# DATA SEGMENT
________________

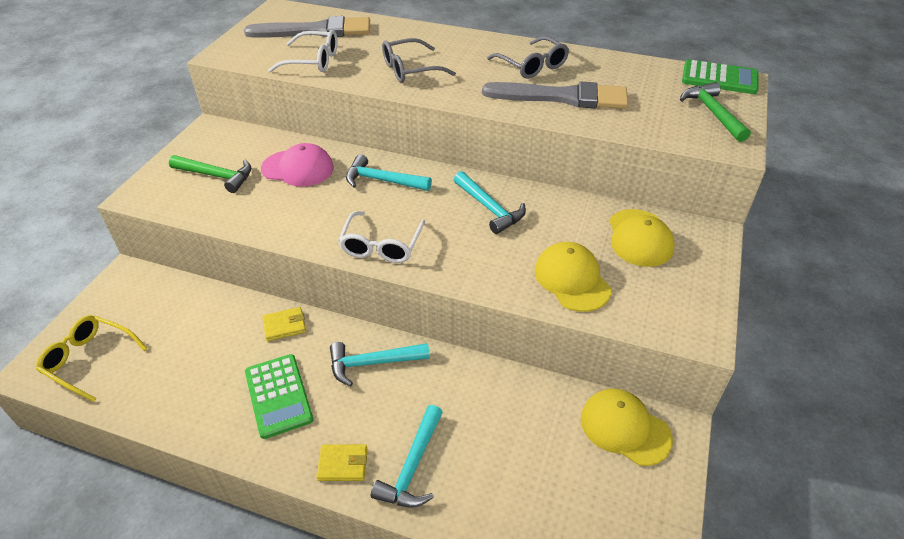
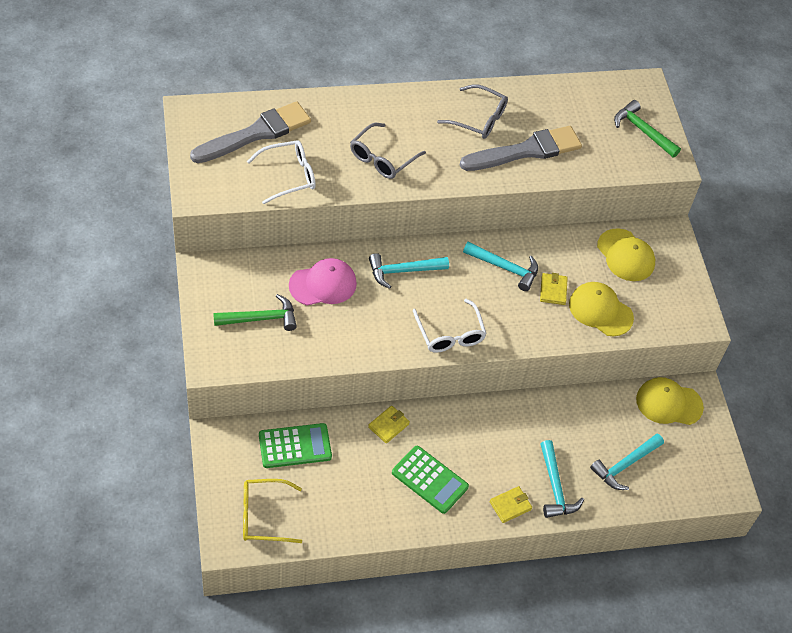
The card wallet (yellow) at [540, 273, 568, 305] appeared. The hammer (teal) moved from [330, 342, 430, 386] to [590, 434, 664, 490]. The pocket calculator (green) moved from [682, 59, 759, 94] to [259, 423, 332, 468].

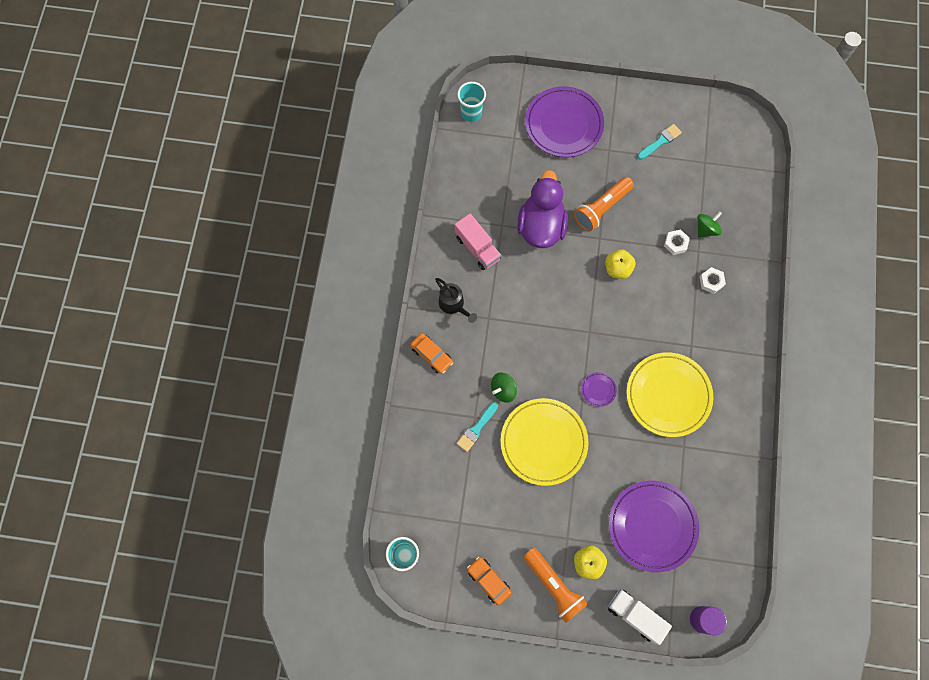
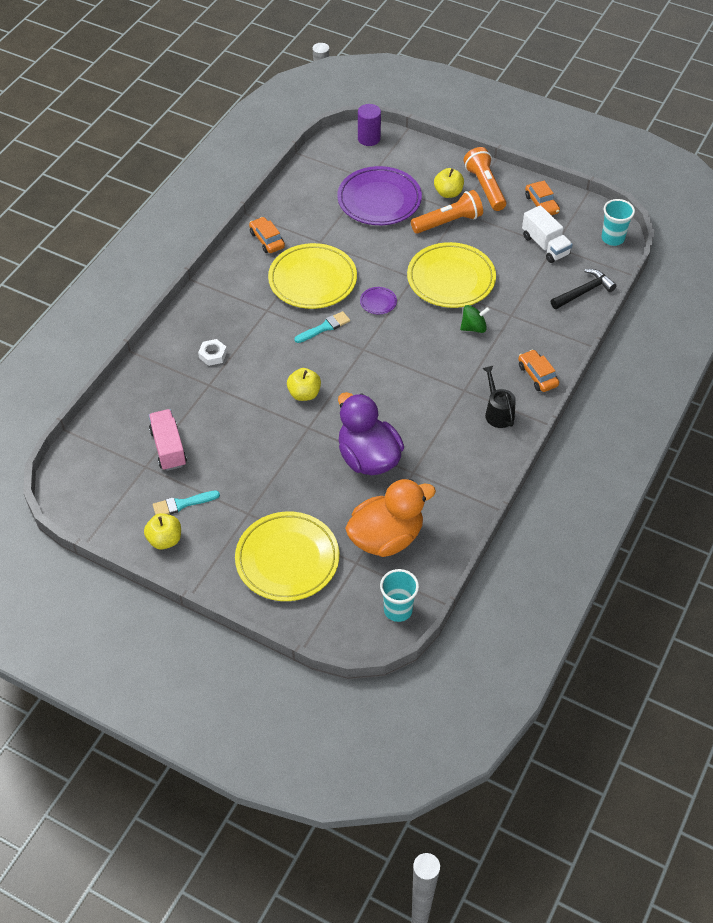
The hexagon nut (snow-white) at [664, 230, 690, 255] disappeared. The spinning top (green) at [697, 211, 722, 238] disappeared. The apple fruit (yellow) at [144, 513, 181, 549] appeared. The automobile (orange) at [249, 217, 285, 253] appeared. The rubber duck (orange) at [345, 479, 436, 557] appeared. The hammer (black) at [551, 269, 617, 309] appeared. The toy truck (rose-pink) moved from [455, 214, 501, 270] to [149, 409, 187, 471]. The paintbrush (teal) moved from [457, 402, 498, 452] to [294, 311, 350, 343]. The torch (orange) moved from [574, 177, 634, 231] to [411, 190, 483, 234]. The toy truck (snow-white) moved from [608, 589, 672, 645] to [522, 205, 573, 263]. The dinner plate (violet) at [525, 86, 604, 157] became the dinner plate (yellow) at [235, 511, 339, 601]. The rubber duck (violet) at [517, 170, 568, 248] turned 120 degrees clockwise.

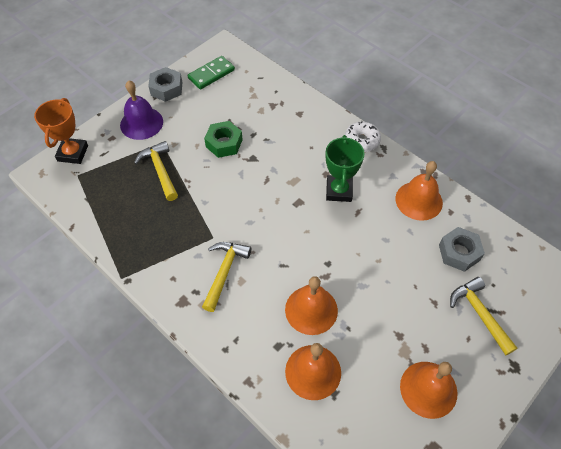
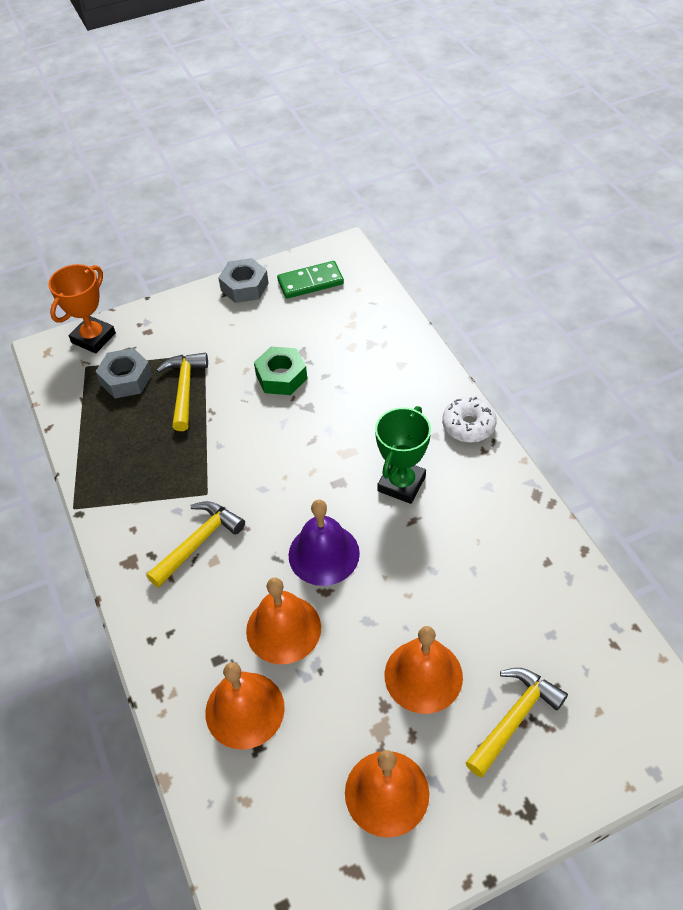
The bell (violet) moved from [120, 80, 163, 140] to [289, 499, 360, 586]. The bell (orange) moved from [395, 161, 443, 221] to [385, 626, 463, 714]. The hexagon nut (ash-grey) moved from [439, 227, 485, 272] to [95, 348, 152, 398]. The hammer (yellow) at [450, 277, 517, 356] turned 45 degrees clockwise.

________________

# EXERCISE
Everything in the data except the pictures must be transcribed exactly.

# OUTPUT FOR THIS EXERCISE
The card wallet (yellow) at [540, 273, 568, 305] appeared. The hammer (teal) moved from [330, 342, 430, 386] to [590, 434, 664, 490]. The pocket calculator (green) moved from [682, 59, 759, 94] to [259, 423, 332, 468].

The hexagon nut (snow-white) at [664, 230, 690, 255] disappeared. The spinning top (green) at [697, 211, 722, 238] disappeared. The apple fruit (yellow) at [144, 513, 181, 549] appeared. The automobile (orange) at [249, 217, 285, 253] appeared. The rubber duck (orange) at [345, 479, 436, 557] appeared. The hammer (black) at [551, 269, 617, 309] appeared. The toy truck (rose-pink) moved from [455, 214, 501, 270] to [149, 409, 187, 471]. The paintbrush (teal) moved from [457, 402, 498, 452] to [294, 311, 350, 343]. The torch (orange) moved from [574, 177, 634, 231] to [411, 190, 483, 234]. The toy truck (snow-white) moved from [608, 589, 672, 645] to [522, 205, 573, 263]. The dinner plate (violet) at [525, 86, 604, 157] became the dinner plate (yellow) at [235, 511, 339, 601]. The rubber duck (violet) at [517, 170, 568, 248] turned 120 degrees clockwise.

The bell (violet) moved from [120, 80, 163, 140] to [289, 499, 360, 586]. The bell (orange) moved from [395, 161, 443, 221] to [385, 626, 463, 714]. The hexagon nut (ash-grey) moved from [439, 227, 485, 272] to [95, 348, 152, 398]. The hammer (yellow) at [450, 277, 517, 356] turned 45 degrees clockwise.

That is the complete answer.